> [TASK INPUT]
# # # # #

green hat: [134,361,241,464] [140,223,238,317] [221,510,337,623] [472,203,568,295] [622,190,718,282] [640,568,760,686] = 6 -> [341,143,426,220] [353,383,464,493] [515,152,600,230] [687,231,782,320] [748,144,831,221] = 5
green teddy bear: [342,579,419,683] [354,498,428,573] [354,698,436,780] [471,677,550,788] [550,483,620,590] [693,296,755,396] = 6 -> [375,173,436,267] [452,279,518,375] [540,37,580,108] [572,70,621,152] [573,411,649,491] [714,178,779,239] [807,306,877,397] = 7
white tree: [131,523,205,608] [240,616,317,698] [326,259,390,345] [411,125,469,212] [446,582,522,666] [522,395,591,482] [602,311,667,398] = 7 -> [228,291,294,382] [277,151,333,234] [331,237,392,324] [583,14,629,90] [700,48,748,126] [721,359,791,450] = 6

# # # # #

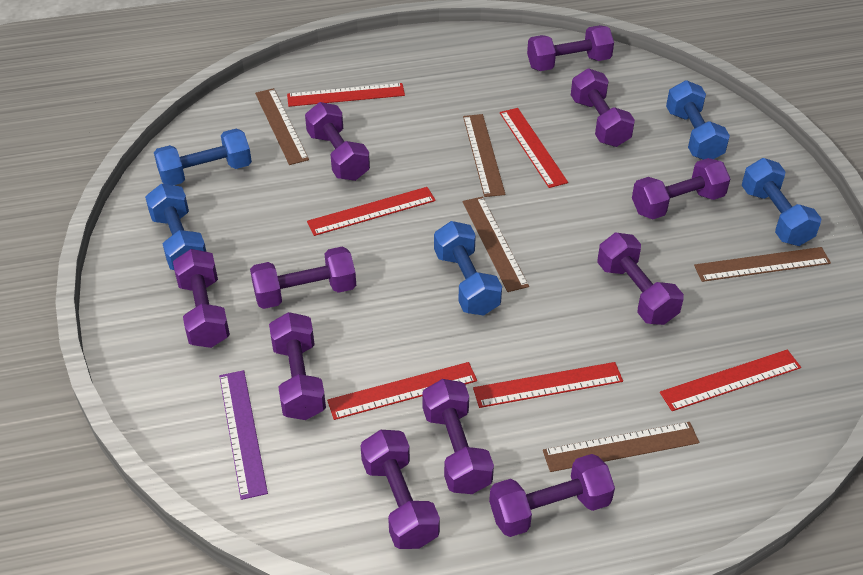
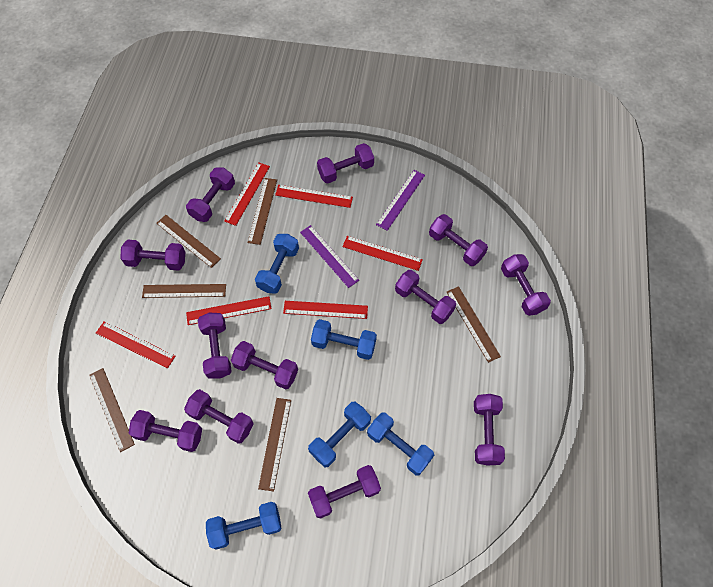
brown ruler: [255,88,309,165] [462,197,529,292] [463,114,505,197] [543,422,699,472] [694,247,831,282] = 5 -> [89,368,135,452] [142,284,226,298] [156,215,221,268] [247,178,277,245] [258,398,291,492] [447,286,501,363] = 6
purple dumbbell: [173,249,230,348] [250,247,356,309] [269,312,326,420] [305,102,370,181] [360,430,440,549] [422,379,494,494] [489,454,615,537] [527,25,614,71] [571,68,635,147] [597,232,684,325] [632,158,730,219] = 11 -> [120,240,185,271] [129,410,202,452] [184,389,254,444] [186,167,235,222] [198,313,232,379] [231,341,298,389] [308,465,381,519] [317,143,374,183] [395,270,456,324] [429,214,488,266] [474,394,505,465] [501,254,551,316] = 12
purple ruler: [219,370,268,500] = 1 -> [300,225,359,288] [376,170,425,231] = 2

# # # # #

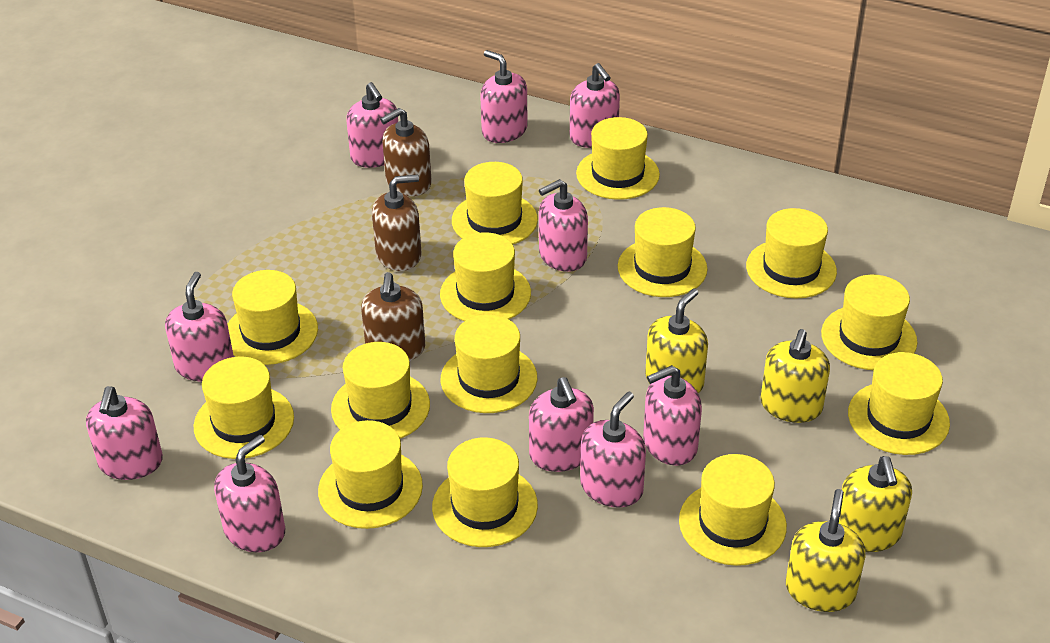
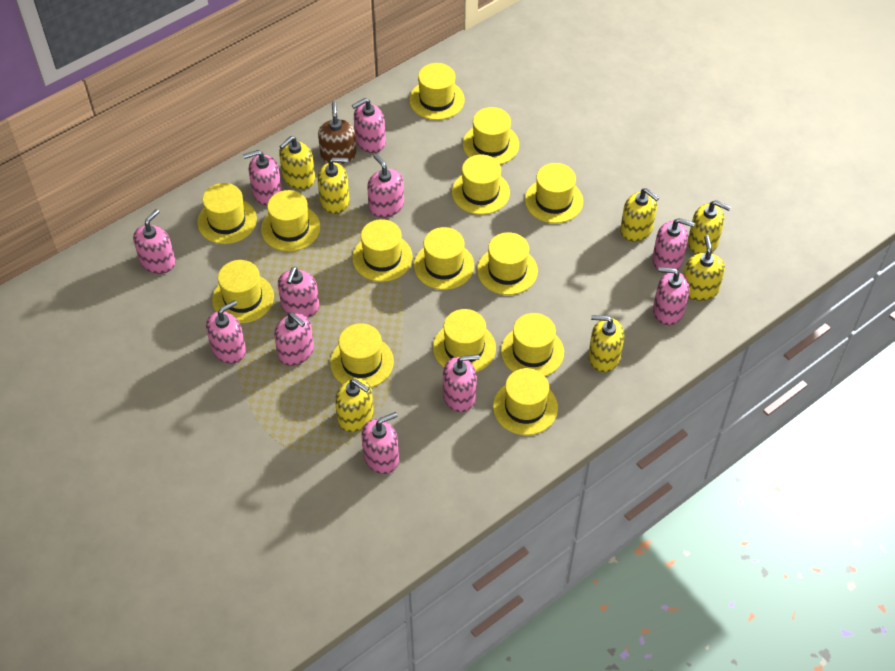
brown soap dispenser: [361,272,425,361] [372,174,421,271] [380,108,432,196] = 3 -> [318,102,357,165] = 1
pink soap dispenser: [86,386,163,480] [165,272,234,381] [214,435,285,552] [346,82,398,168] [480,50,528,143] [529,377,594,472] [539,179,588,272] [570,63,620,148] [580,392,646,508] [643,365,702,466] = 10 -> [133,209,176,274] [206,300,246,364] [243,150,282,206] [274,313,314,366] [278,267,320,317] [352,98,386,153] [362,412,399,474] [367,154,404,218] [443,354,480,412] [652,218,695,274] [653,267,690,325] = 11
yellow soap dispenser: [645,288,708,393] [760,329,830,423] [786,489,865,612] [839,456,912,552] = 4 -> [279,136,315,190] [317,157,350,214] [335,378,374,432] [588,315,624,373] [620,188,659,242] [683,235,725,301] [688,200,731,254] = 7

# # # # #

> [WORK TO BE COMPLETED] Beginning with the line that has "brown soap dispenser: [361,272,425,361]" and ending with the line that has "pink soap dispenser: [86,386,163,480]", set down the lines above exactly and include no others.

> [THE COMPLETED TASK]
brown soap dispenser: [361,272,425,361] [372,174,421,271] [380,108,432,196] = 3 -> [318,102,357,165] = 1
pink soap dispenser: [86,386,163,480] [165,272,234,381] [214,435,285,552] [346,82,398,168] [480,50,528,143] [529,377,594,472] [539,179,588,272] [570,63,620,148] [580,392,646,508] [643,365,702,466] = 10 -> [133,209,176,274] [206,300,246,364] [243,150,282,206] [274,313,314,366] [278,267,320,317] [352,98,386,153] [362,412,399,474] [367,154,404,218] [443,354,480,412] [652,218,695,274] [653,267,690,325] = 11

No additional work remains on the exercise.